━━ Exercise data

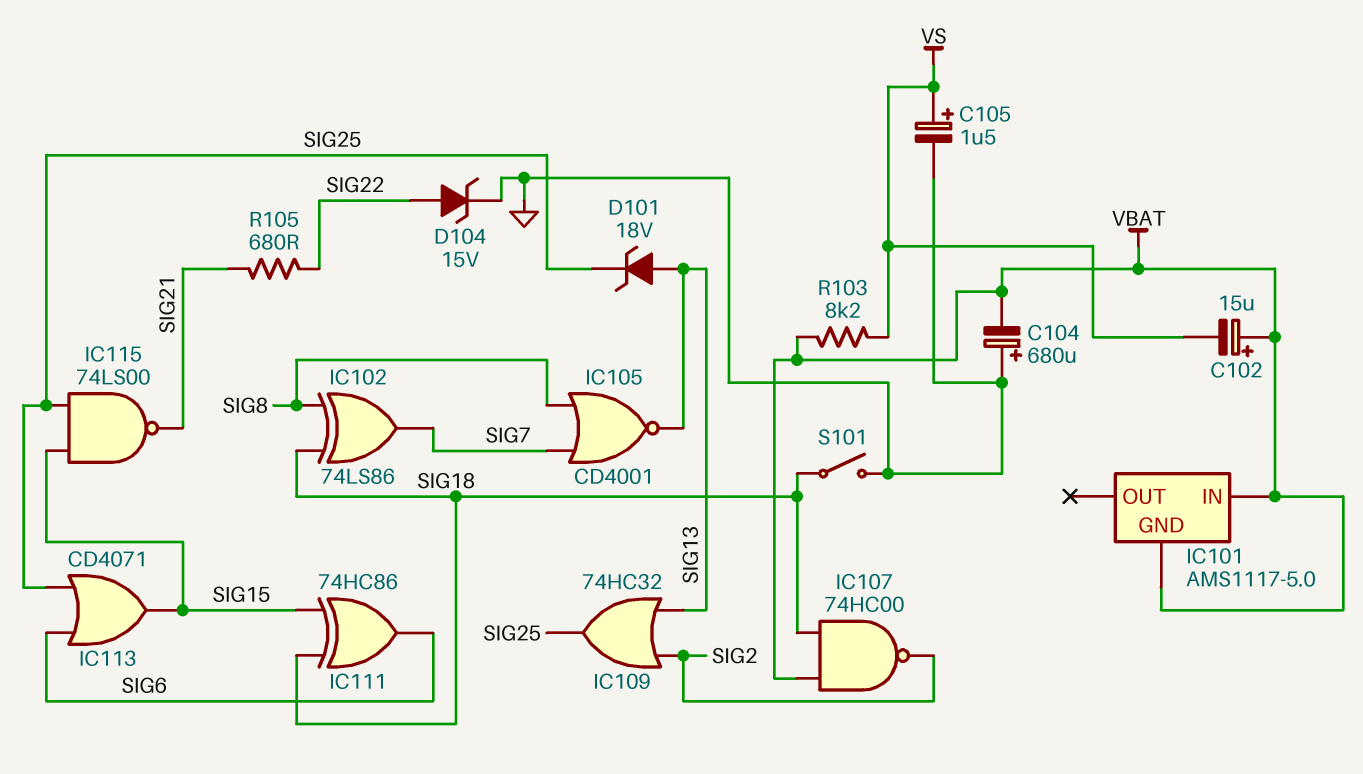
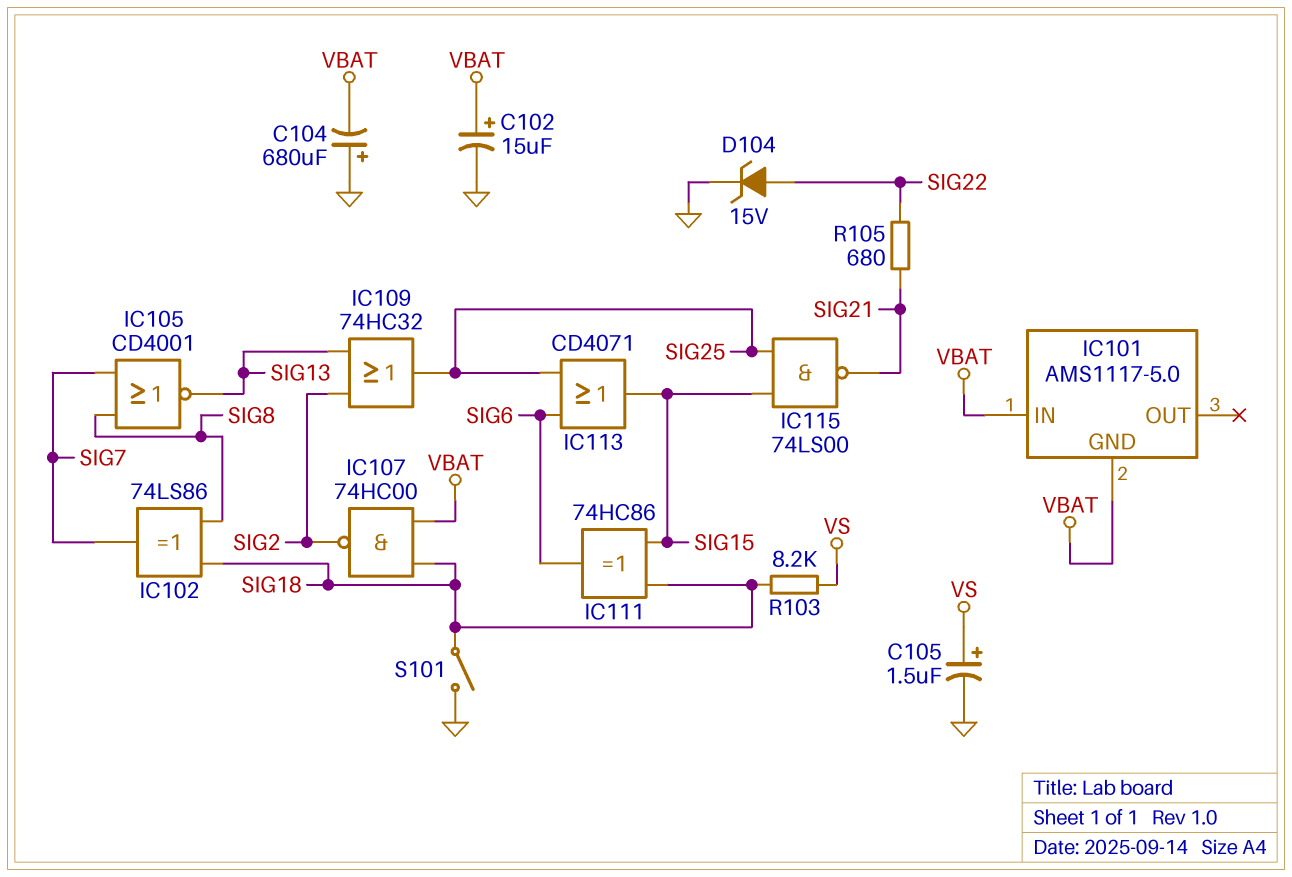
C102: 15uF (plus VBAT, minus VS) -> 15uF (plus VBAT, minus GND)
D101: zener 18V (A SIG13, K SIG25) -> none
R103: 8.2k (VBAT, VS) -> 8.2k (SIG18, VS)

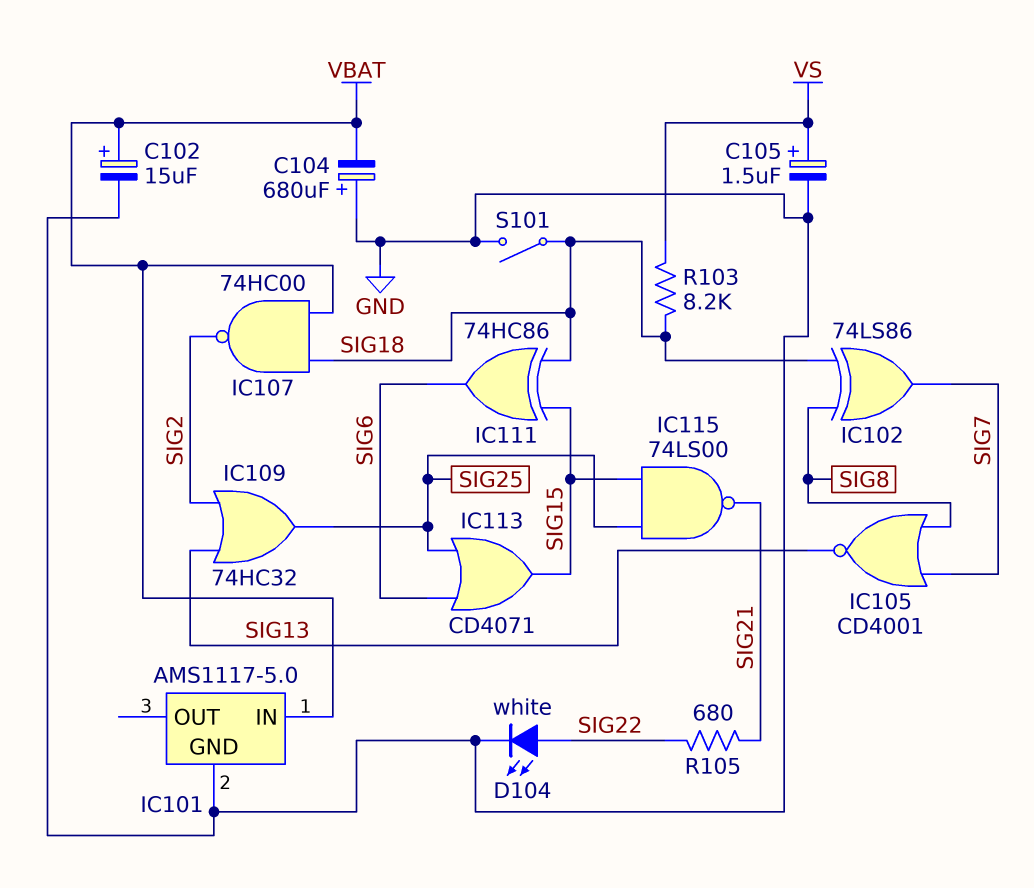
D104: zener 15V (A SIG22, K GND) -> LED white (A SIG22, K GND)
IC101 pin GND: VBAT -> GND

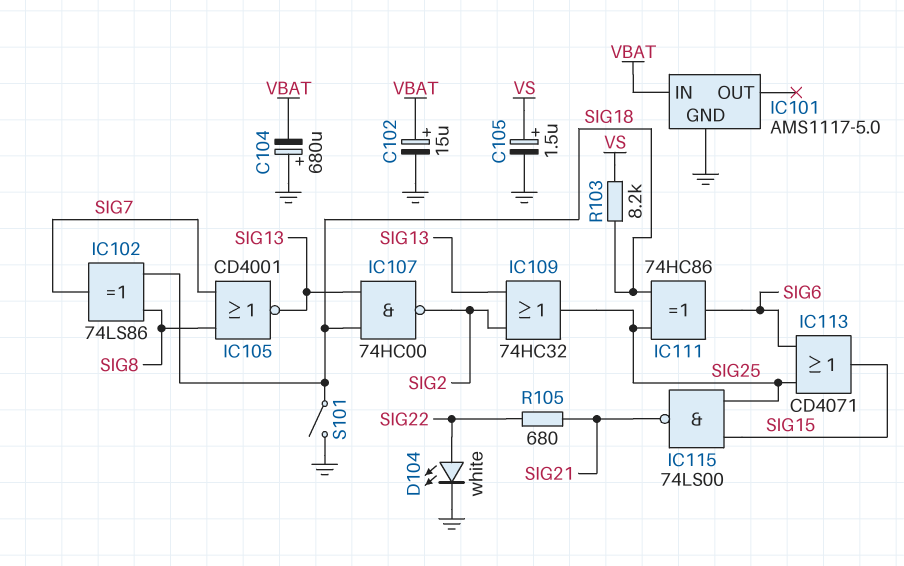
IC107: NAND 74HC00 (in SIG18, in VBAT, out SIG2) -> NAND 74HC00 (in SIG13, in SIG18, out SIG2)
IC111: XOR 74HC86 (in SIG15, in SIG18, out SIG6) -> XOR 74HC86 (in SIG18, in SIG25, out SIG6)

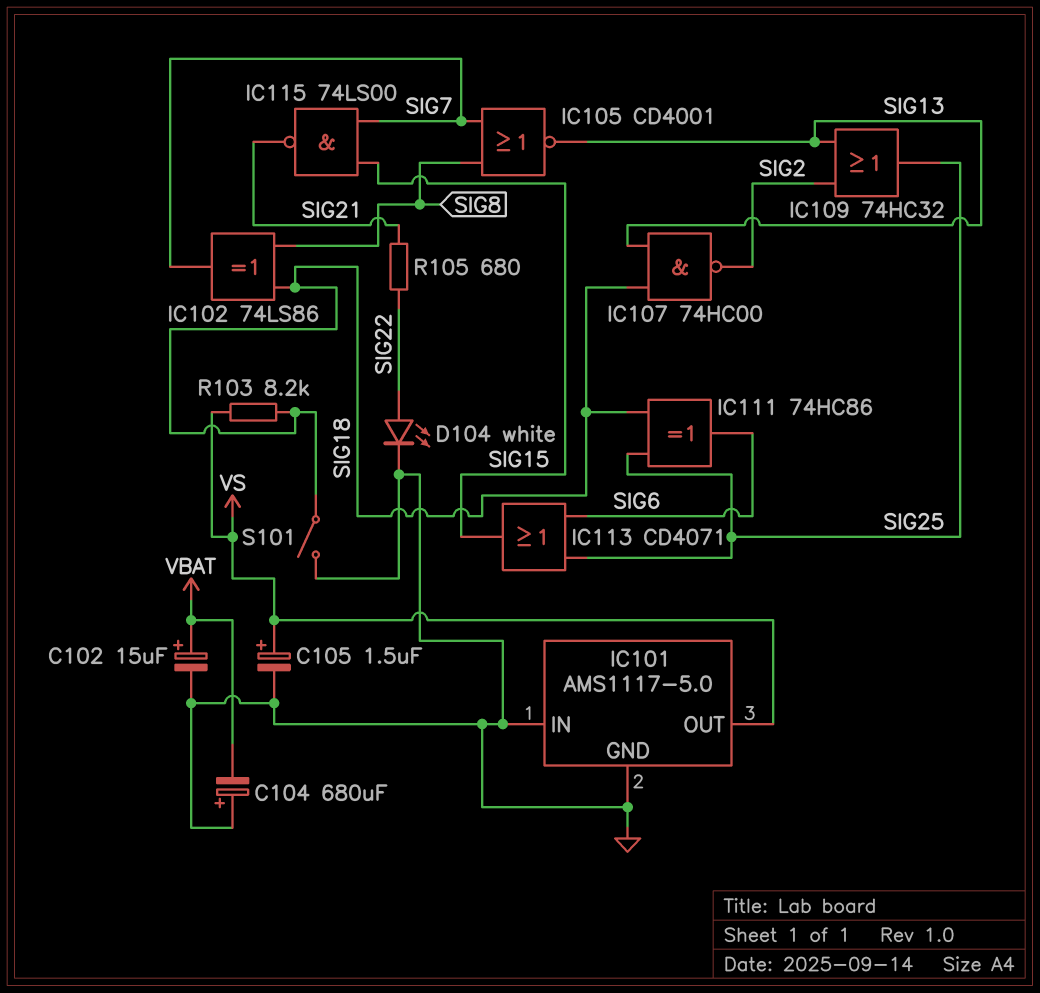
IC101 pin IN: VBAT -> GND
IC101 pin OUT: none -> VS
IC115: NAND 74LS00 (in SIG15, in SIG25, out SIG21) -> NAND 74LS00 (in SIG7, in SIG15, out SIG21)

━━━━

How to complete this task: Drop the images, then copy the data exactly.

Exercise response:
C102: 15uF (plus VBAT, minus VS) -> 15uF (plus VBAT, minus GND)
D101: zener 18V (A SIG13, K SIG25) -> none
R103: 8.2k (VBAT, VS) -> 8.2k (SIG18, VS)

D104: zener 15V (A SIG22, K GND) -> LED white (A SIG22, K GND)
IC101 pin GND: VBAT -> GND

IC107: NAND 74HC00 (in SIG18, in VBAT, out SIG2) -> NAND 74HC00 (in SIG13, in SIG18, out SIG2)
IC111: XOR 74HC86 (in SIG15, in SIG18, out SIG6) -> XOR 74HC86 (in SIG18, in SIG25, out SIG6)

IC101 pin IN: VBAT -> GND
IC101 pin OUT: none -> VS
IC115: NAND 74LS00 (in SIG15, in SIG25, out SIG21) -> NAND 74LS00 (in SIG7, in SIG15, out SIG21)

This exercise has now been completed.